--- Provided entries ---

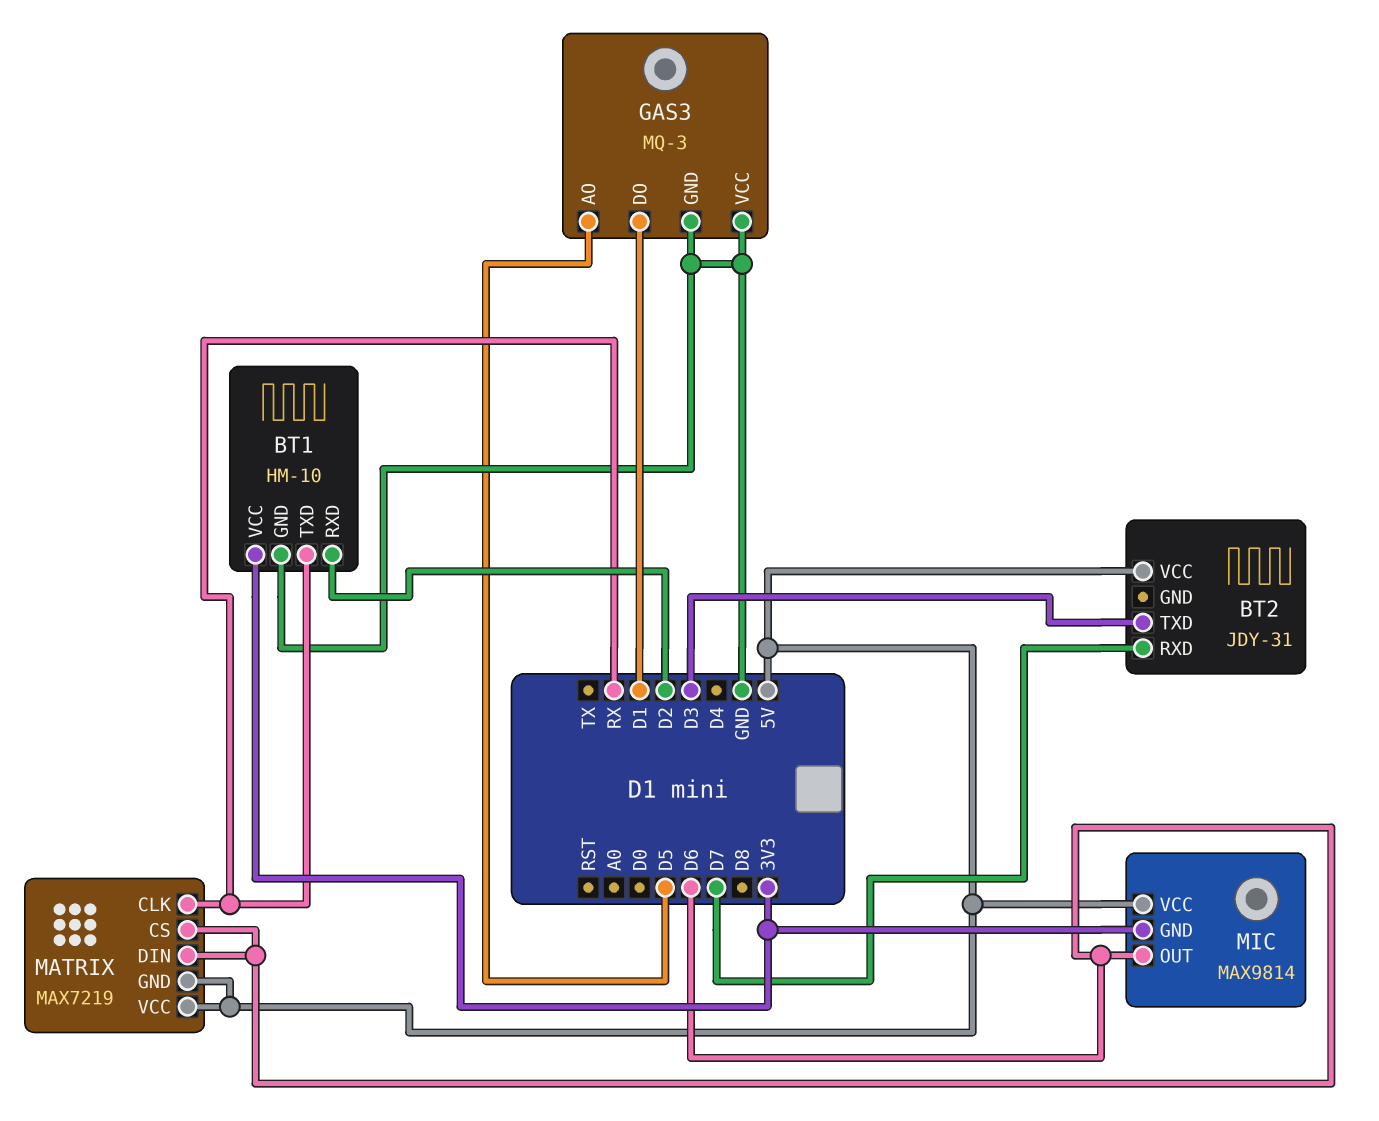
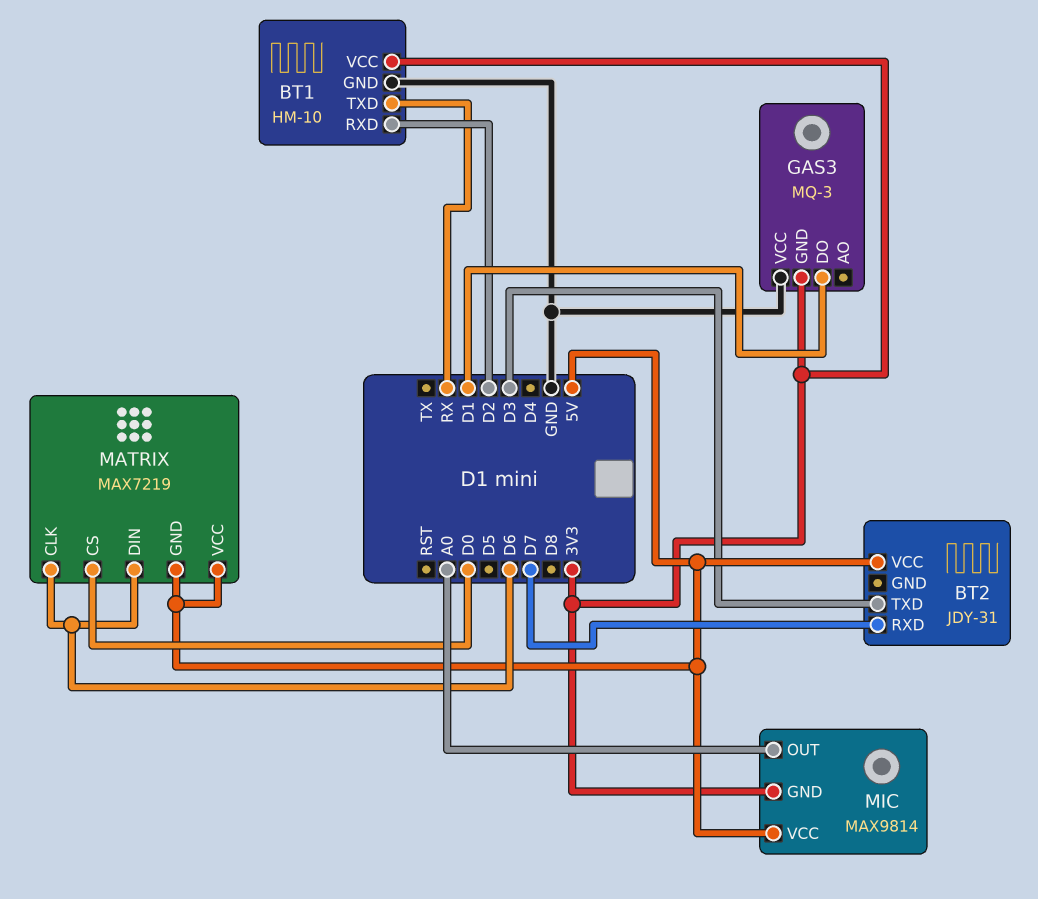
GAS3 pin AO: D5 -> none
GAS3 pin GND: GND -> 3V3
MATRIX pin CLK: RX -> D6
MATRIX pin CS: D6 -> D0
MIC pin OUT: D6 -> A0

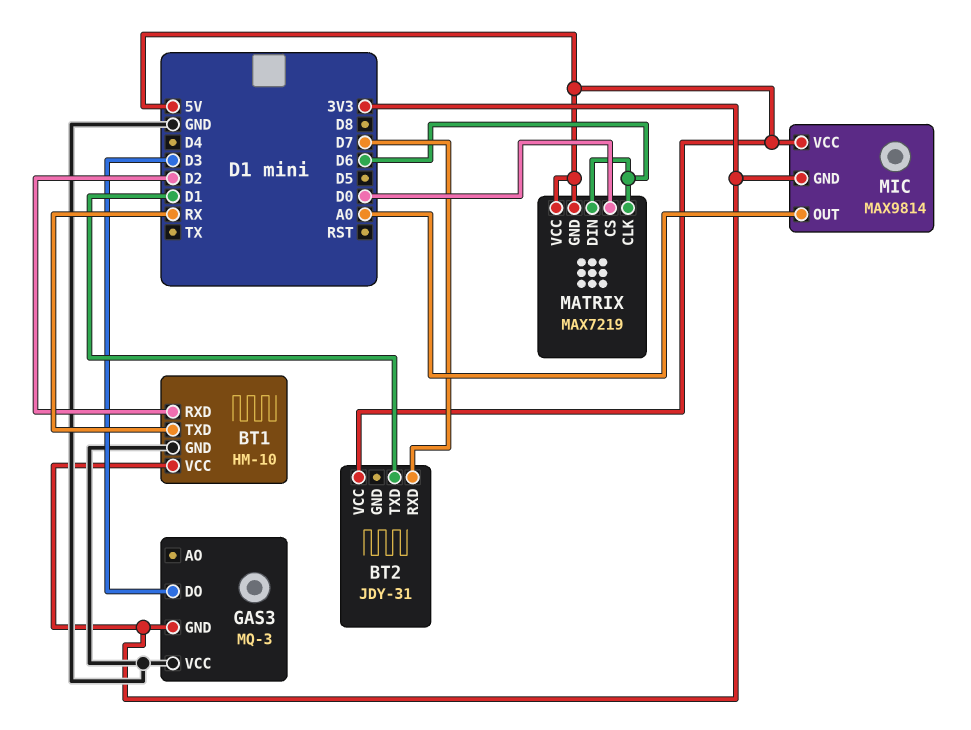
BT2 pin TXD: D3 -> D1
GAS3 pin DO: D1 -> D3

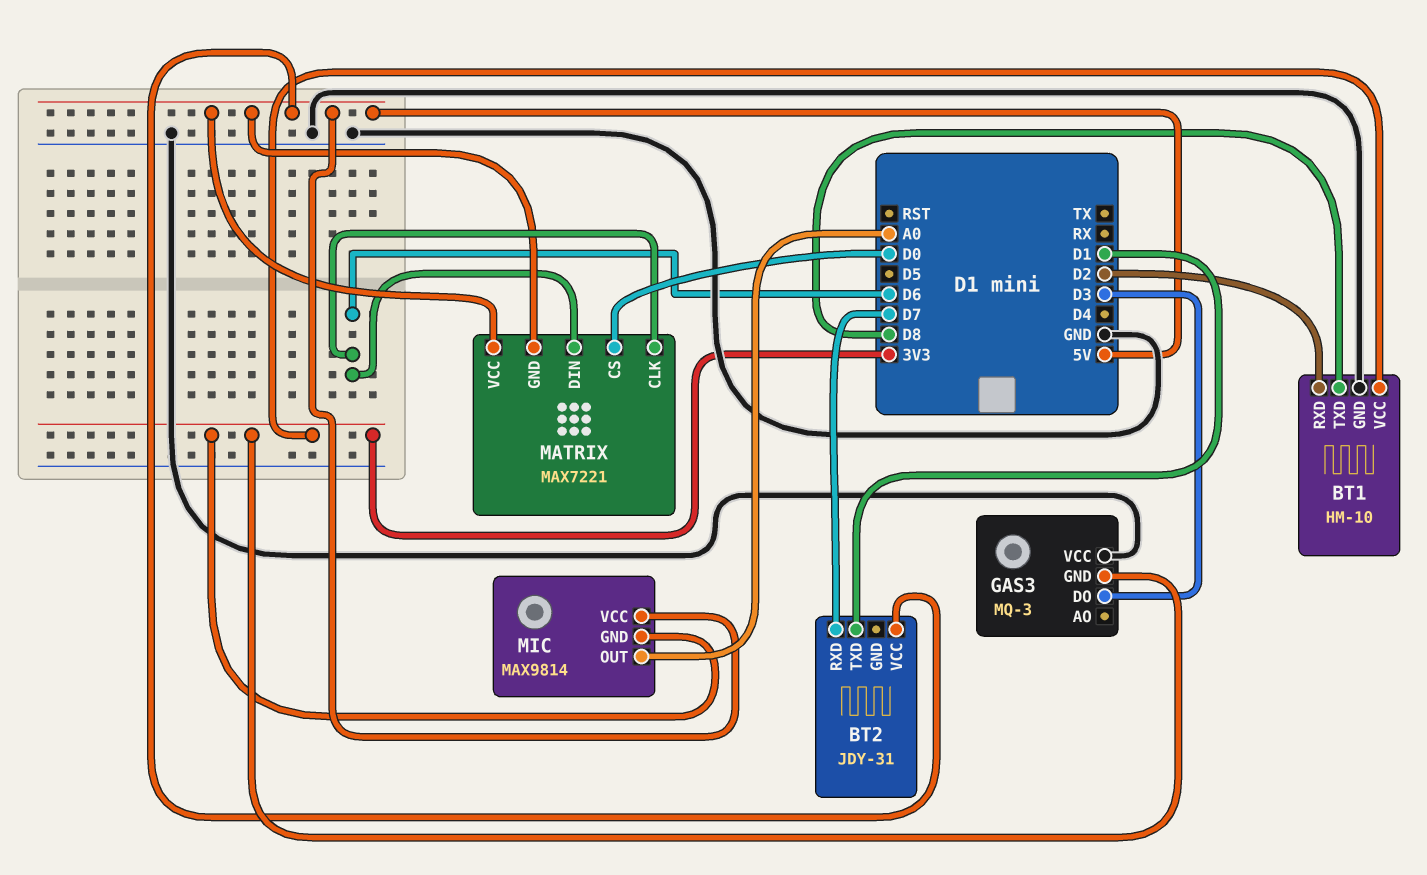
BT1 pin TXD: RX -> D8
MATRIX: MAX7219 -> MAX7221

---

Go through the records above and copy each line where "MATRIX" is found.

MATRIX pin CLK: RX -> D6
MATRIX pin CS: D6 -> D0
MATRIX: MAX7219 -> MAX7221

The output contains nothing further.